Data excerpt -
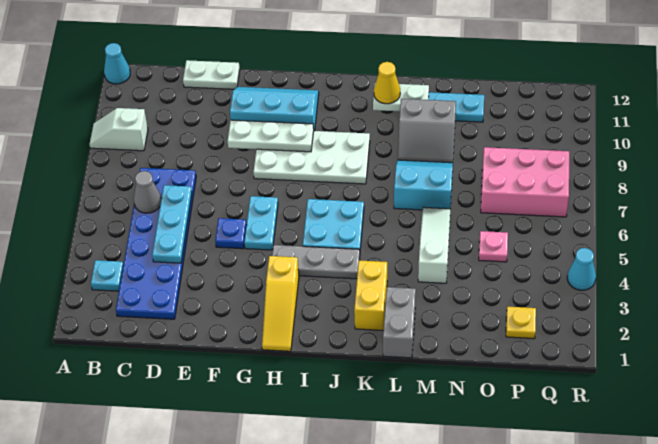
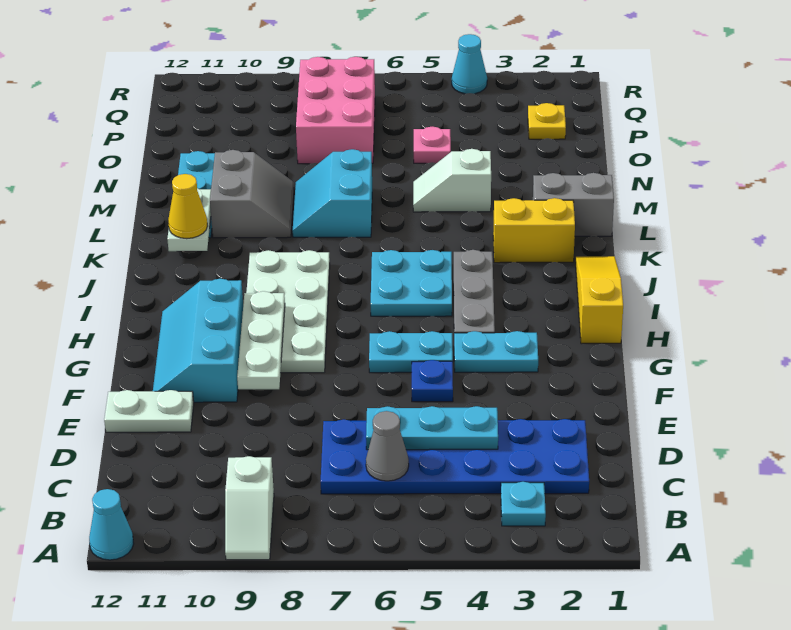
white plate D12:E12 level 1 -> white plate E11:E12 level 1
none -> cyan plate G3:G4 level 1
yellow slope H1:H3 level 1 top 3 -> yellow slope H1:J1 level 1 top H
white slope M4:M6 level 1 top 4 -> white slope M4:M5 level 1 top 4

Task description - Tally every line in the listing above that contains "slope", then state only the total.

Output below - 2